**Exercise:** Copy the lines below that contain "orange".

**Data in this exercise:**
====
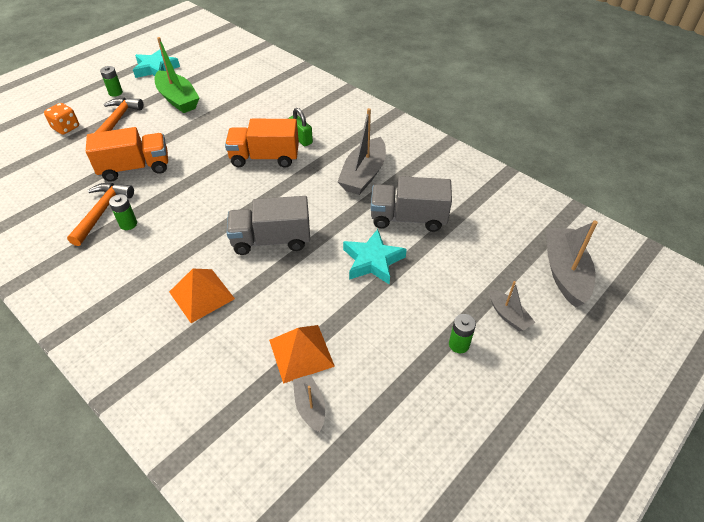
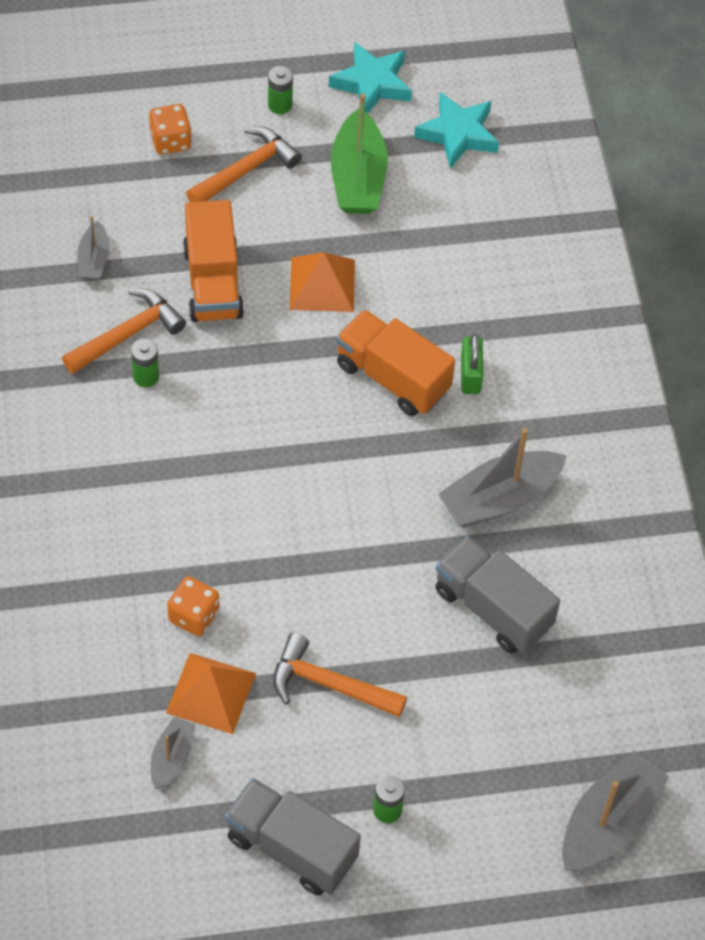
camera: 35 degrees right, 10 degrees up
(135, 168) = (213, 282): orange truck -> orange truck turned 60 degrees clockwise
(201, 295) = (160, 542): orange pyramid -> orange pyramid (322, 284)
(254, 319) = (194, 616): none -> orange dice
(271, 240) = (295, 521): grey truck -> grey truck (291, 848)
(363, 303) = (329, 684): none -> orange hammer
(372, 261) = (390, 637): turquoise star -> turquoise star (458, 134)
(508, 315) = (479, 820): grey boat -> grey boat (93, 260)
====
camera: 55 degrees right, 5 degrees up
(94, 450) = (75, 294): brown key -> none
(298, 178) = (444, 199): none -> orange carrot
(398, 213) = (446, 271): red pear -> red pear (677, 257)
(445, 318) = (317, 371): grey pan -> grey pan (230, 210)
====
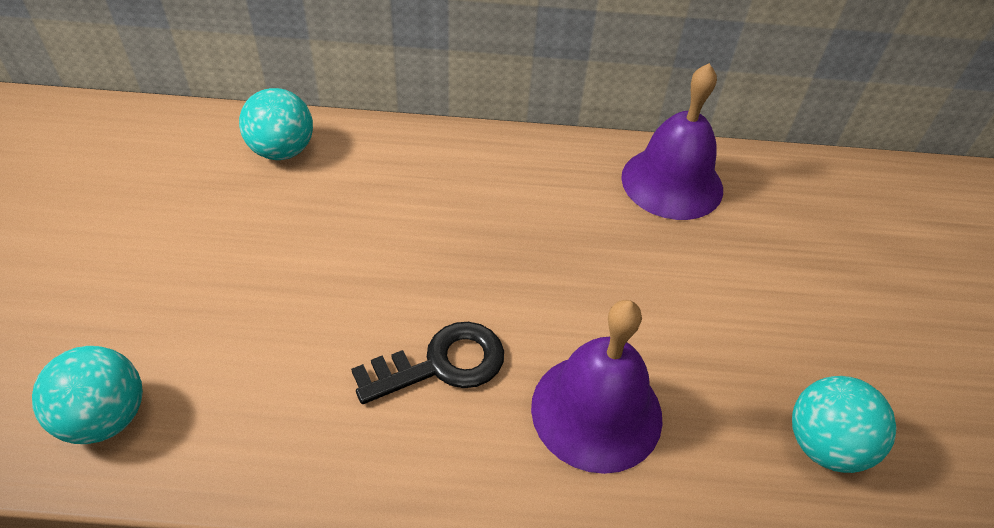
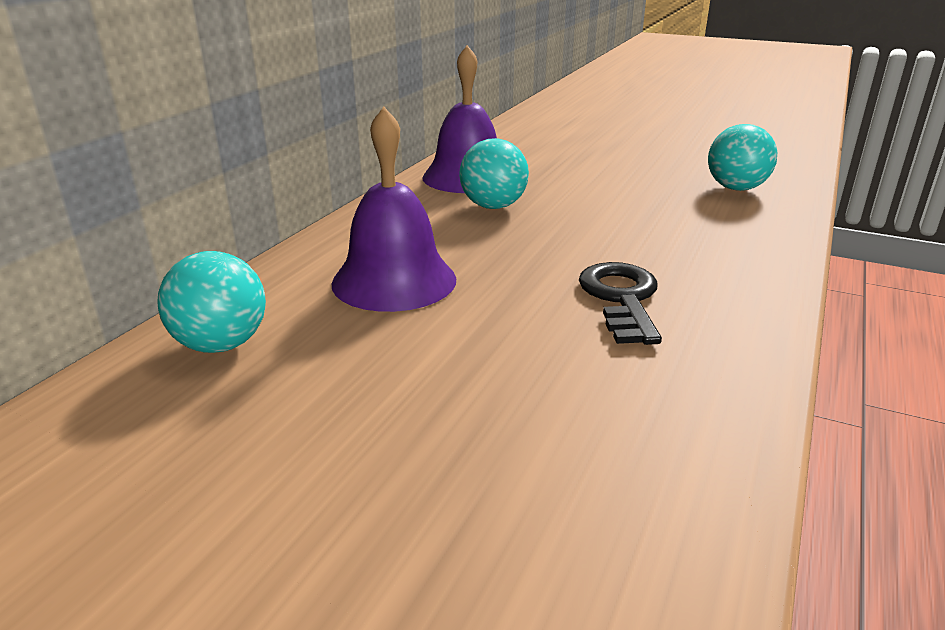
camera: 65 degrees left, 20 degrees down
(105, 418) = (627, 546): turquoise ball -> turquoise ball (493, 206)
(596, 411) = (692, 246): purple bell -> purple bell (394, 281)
====
**Finished exercise:**
(135, 168) = (213, 282): orange truck -> orange truck turned 60 degrees clockwise
(201, 295) = (160, 542): orange pyramid -> orange pyramid (322, 284)
(254, 319) = (194, 616): none -> orange dice
(363, 303) = (329, 684): none -> orange hammer
(298, 178) = (444, 199): none -> orange carrot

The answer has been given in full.